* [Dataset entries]
----------------------------------------

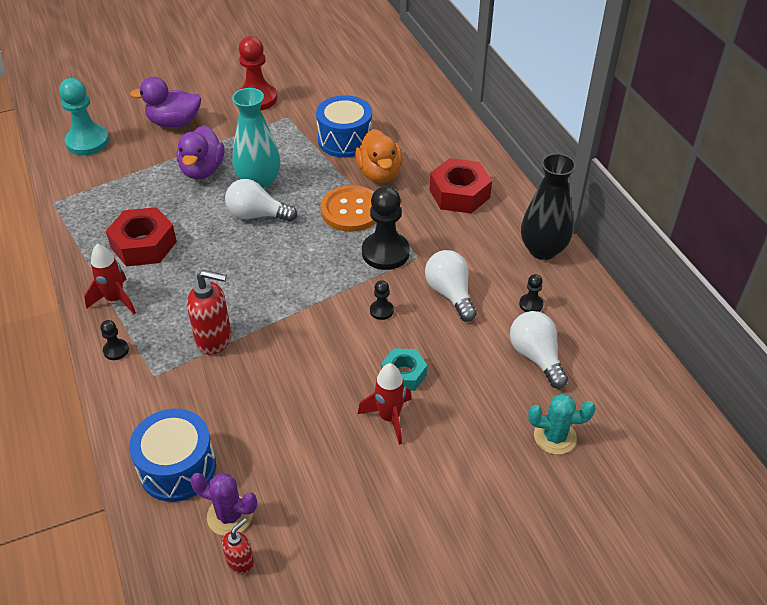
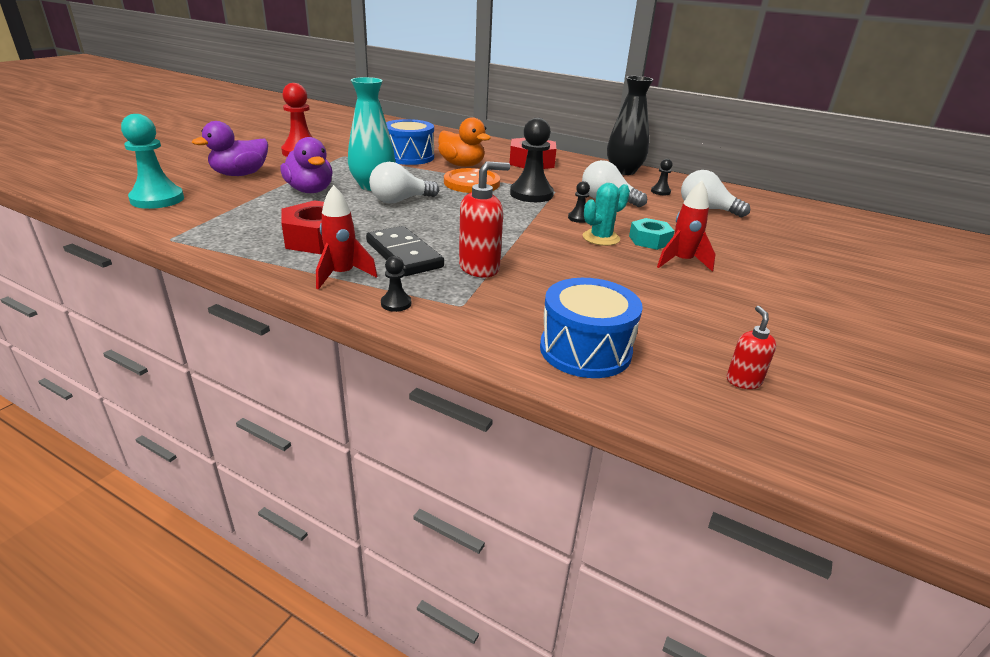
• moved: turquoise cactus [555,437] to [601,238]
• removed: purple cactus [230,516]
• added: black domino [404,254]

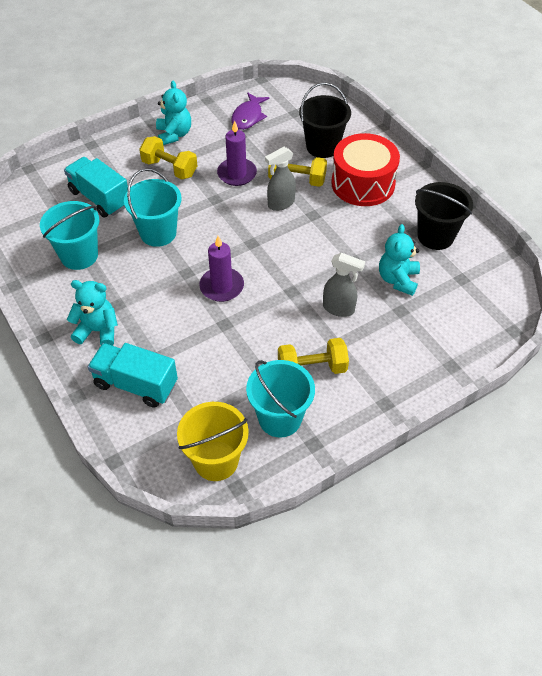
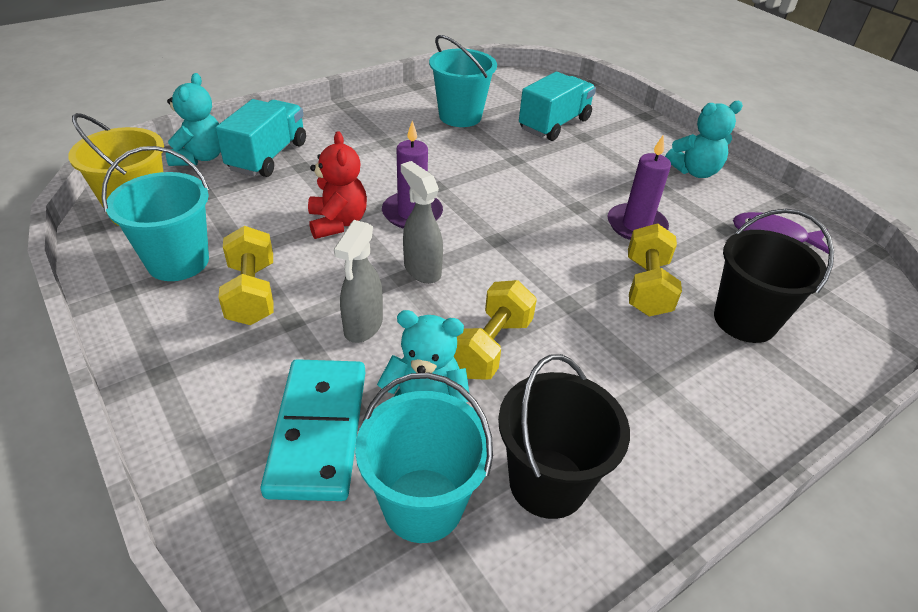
• removed: red drum [363,183]
• moved: yellow dumbbell [169,168] to [490,347]
• moved: grey spray bottle [280,204] to [422,270]
• moved: turquoise bucket [158,233] to [423,504]
• moved: turquoise teddy bear [98,331] to [200,157]
• added: red teddy bear [338,223]
• added: turquoise domino [319,431]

----------------------------------------

For this exercise, repeat word for word only the lines from the one containing "purple cactus [230,516]" through the end of the data, including both. Pictures do not go in the copy.

• removed: purple cactus [230,516]
• added: black domino [404,254]

• removed: red drum [363,183]
• moved: yellow dumbbell [169,168] to [490,347]
• moved: grey spray bottle [280,204] to [422,270]
• moved: turquoise bucket [158,233] to [423,504]
• moved: turquoise teddy bear [98,331] to [200,157]
• added: red teddy bear [338,223]
• added: turquoise domino [319,431]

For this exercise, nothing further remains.